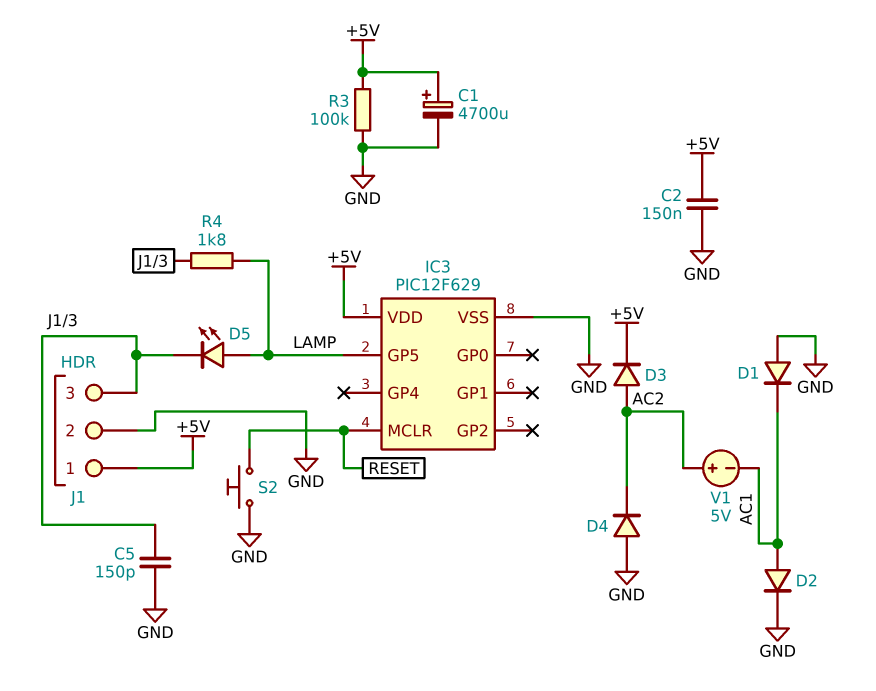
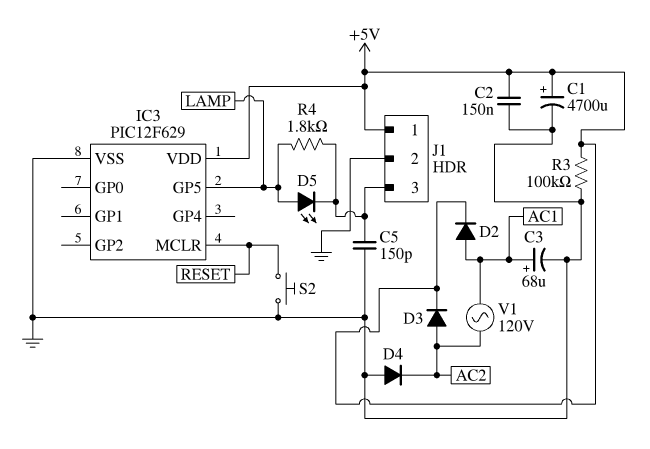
C3: none -> 68uF (plus AC1, minus GND)
D1: diode (A GND, K AC1) -> none
D2: diode (A AC1, K GND) -> diode (A AC1, K +5V)
V1: 5V (plus AC2, minus AC1) -> AC 120V (AC1, AC2)

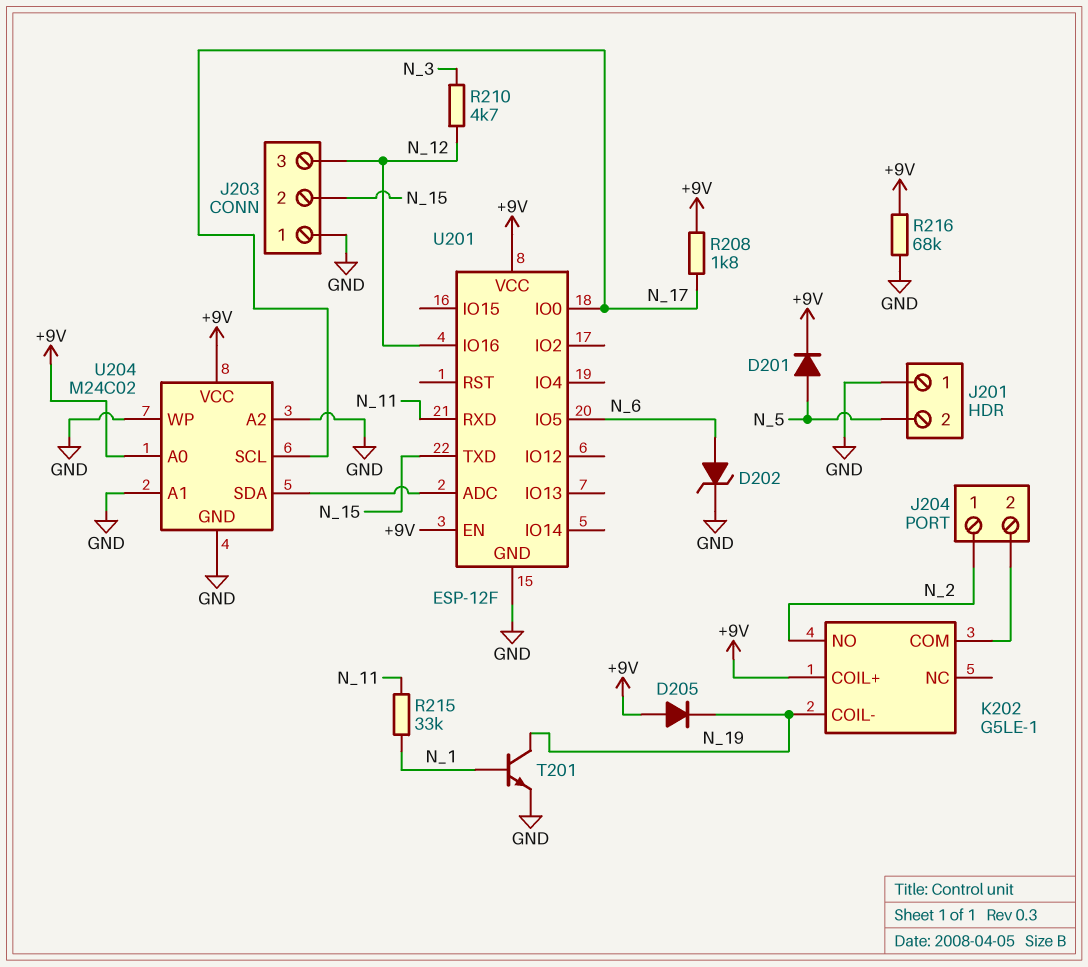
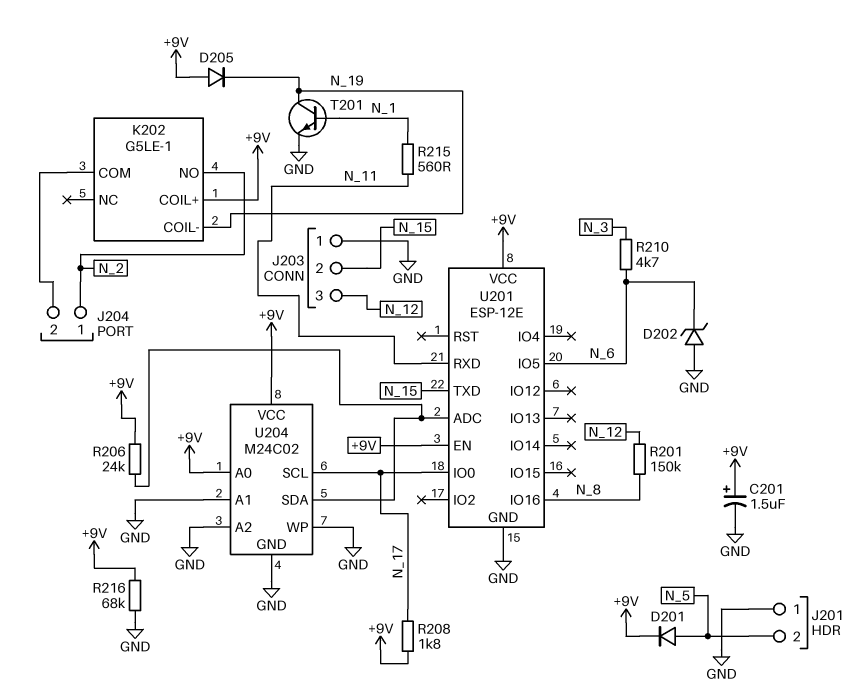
C201: none -> 1.5uF (plus +9V, minus GND)
D202: zener (A N_6, K GND) -> zener (A GND, K N_6)
R201: none -> 150k (N_8, N_12)
R206: none -> 24k (+9V, U201/ADC)
R210: 4.7k (N_3, N_12) -> 4.7k (N_3, N_6)
R215: 33k (N_1, N_11) -> 560 (N_1, N_11)
U201: ESP-12F -> ESP-12E
U201 pin IO16: N_12 -> N_8

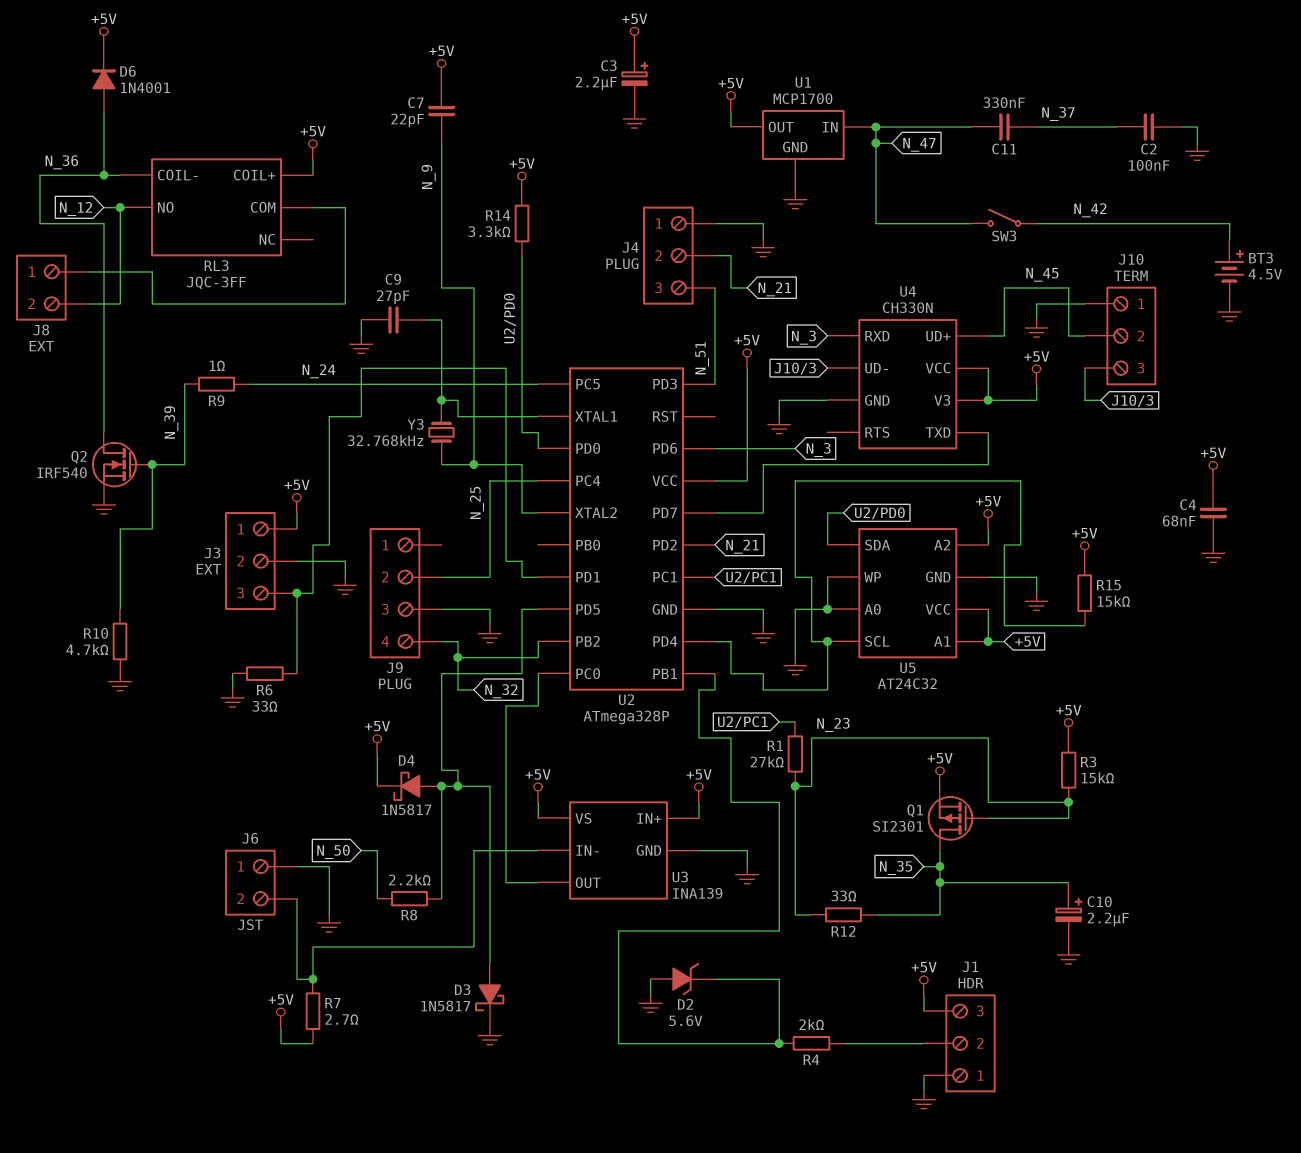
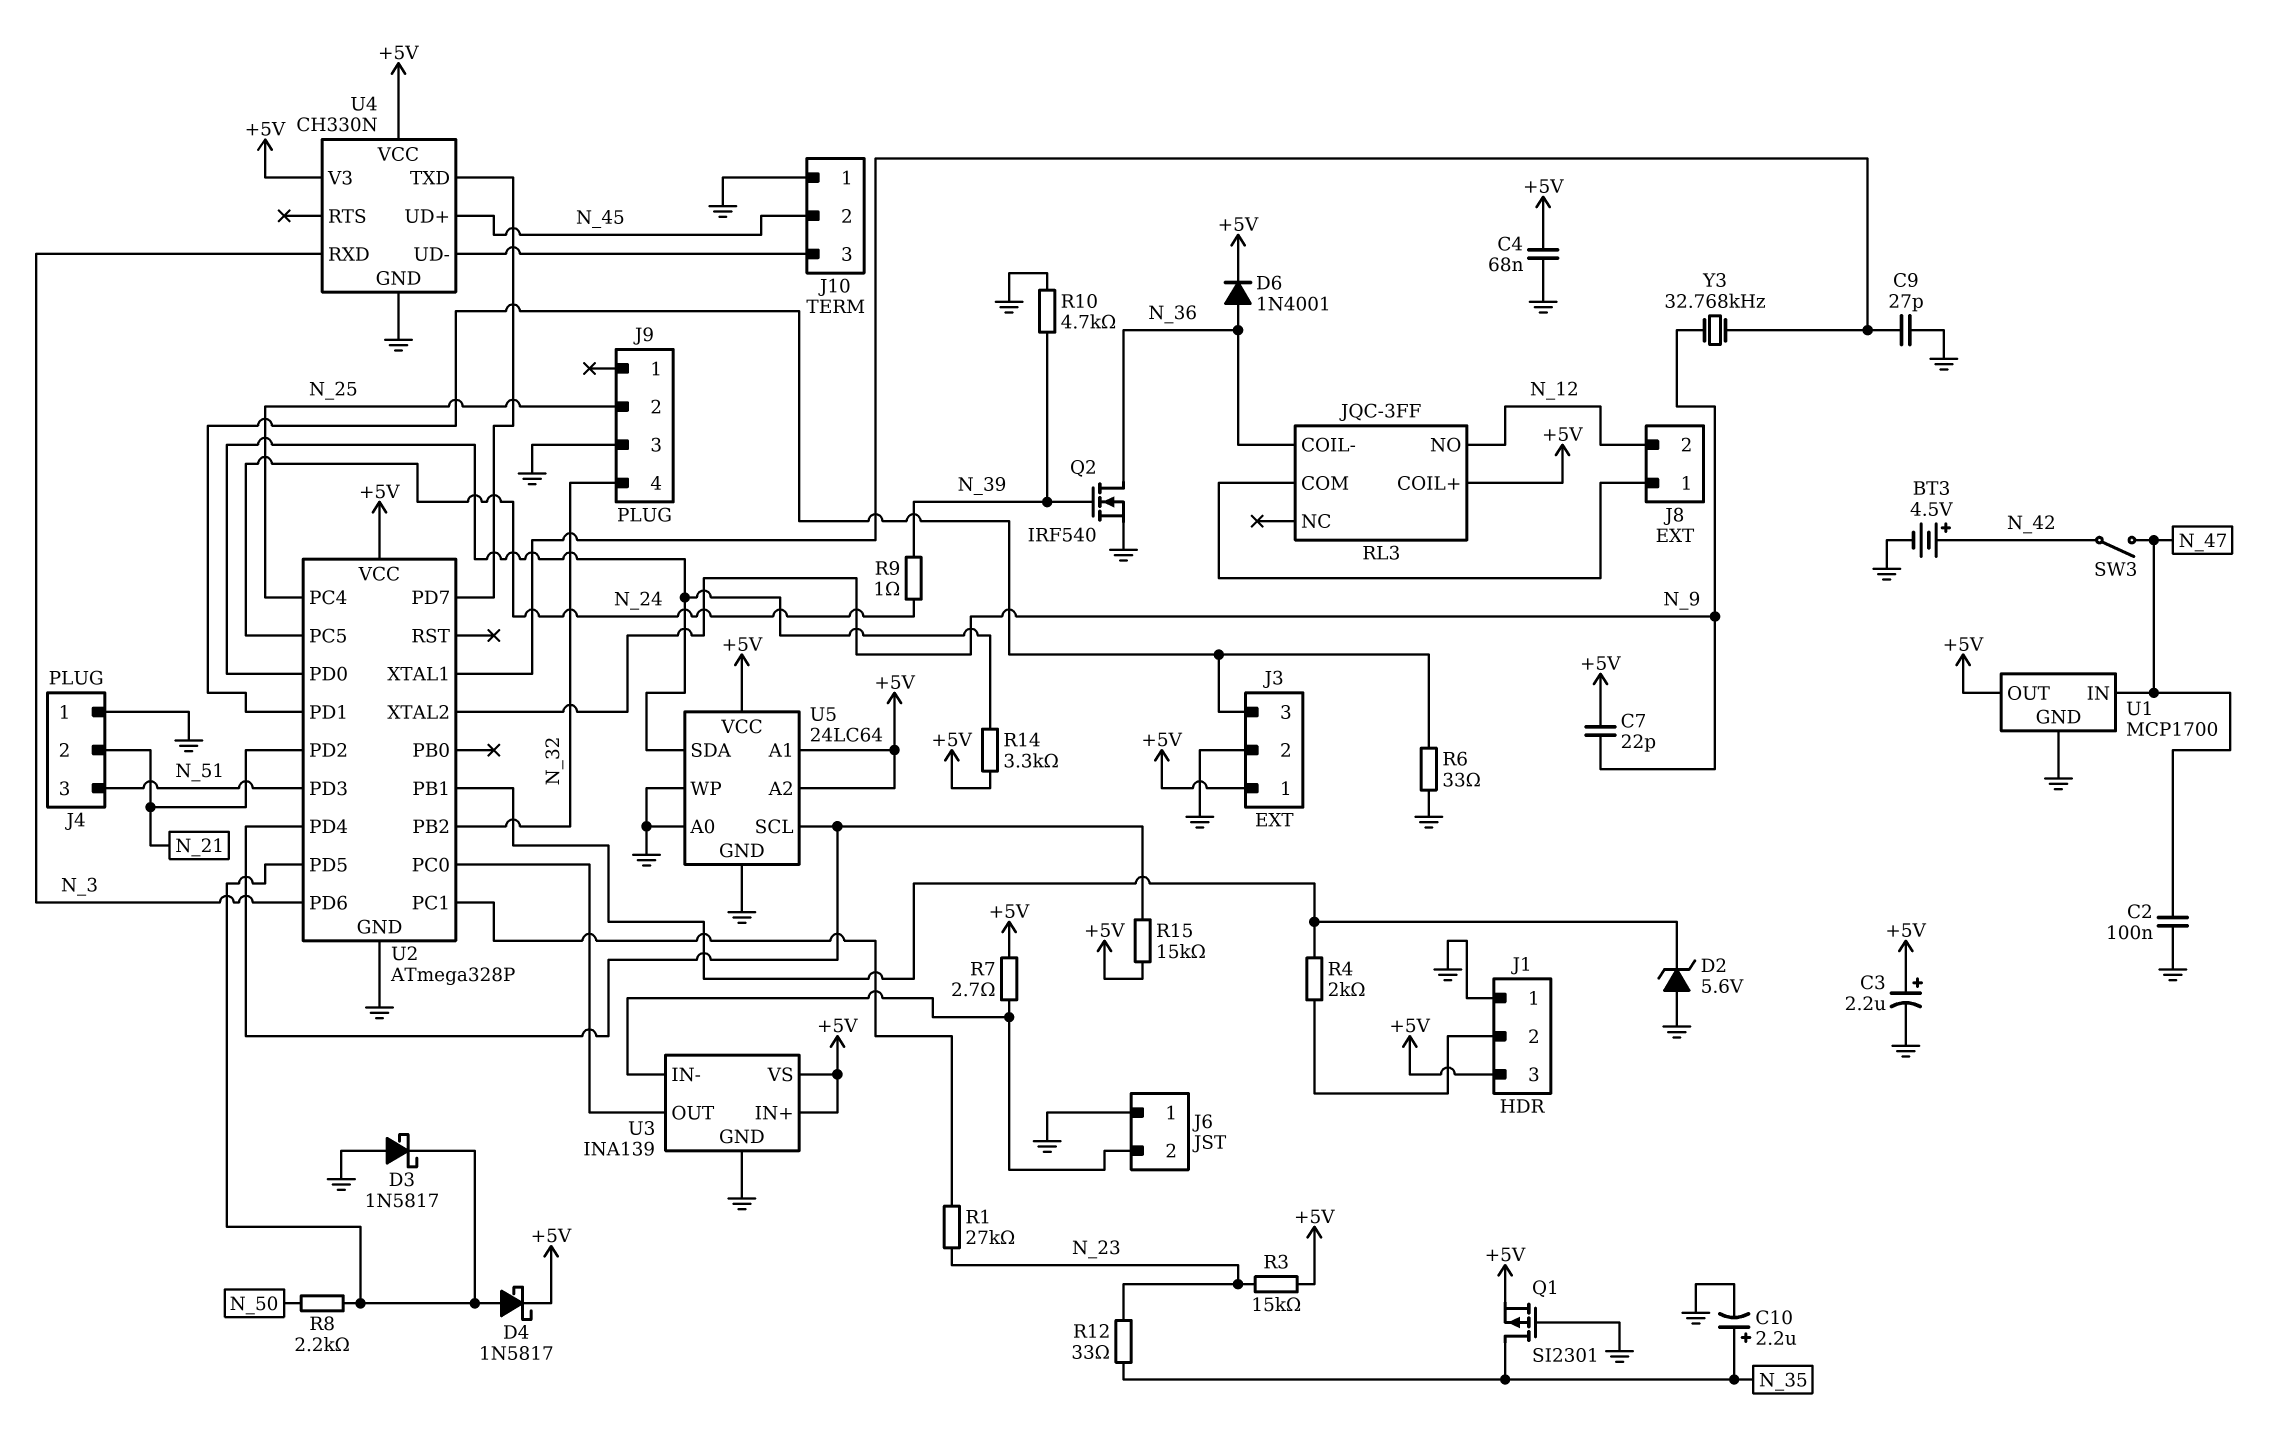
C2: 100nF (GND, N_37) -> 100nF (GND, N_47)
C11: 330nF (N_37, N_47) -> none
D3: schottky 1N5817 (A U2/PD5, K GND) -> schottky 1N5817 (A GND, K U2/PD5)
Q1: PMOS SI2301 (G N_23, D N_35, S +5V) -> PMOS SI2301 (G GND, D N_35, S +5V)
U5: AT24C32 -> 24LC64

—————

From the line holding "D3: schottky 1N5817" through the final line of the data above, copy every line exactly as written. Include nothing else.

▶ Solution to the problem
D3: schottky 1N5817 (A U2/PD5, K GND) -> schottky 1N5817 (A GND, K U2/PD5)
Q1: PMOS SI2301 (G N_23, D N_35, S +5V) -> PMOS SI2301 (G GND, D N_35, S +5V)
U5: AT24C32 -> 24LC64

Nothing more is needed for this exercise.